-- Assigned task --
Among the records below, find the lines that contain "down" and copy each of them.
=====
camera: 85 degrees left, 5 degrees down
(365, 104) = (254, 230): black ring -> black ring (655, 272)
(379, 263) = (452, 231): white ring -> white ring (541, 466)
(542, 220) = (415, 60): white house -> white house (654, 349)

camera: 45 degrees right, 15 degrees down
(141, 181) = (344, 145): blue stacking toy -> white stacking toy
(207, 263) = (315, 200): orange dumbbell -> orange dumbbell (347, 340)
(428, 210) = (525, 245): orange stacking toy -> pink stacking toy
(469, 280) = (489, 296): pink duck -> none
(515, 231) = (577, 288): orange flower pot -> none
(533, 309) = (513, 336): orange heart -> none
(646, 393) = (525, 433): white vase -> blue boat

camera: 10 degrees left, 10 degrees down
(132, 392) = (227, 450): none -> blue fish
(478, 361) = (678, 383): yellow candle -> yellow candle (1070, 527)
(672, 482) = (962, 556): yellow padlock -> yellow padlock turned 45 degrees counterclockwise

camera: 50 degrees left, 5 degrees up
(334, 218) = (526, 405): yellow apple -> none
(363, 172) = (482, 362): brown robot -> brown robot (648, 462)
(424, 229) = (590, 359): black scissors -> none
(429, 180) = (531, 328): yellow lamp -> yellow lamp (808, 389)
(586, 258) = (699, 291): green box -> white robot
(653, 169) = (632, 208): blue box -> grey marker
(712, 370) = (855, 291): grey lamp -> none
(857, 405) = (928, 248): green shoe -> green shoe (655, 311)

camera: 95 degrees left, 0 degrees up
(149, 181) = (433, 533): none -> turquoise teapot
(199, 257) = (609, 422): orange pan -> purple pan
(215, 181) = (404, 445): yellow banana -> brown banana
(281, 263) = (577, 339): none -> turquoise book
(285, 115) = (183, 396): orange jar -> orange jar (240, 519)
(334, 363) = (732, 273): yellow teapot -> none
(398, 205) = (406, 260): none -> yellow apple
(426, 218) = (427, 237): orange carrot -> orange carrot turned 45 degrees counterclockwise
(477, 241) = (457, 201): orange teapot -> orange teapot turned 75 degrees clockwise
=====
-- Result --
camera: 85 degrees left, 5 degrees down
camera: 45 degrees right, 15 degrees down
camera: 10 degrees left, 10 degrees down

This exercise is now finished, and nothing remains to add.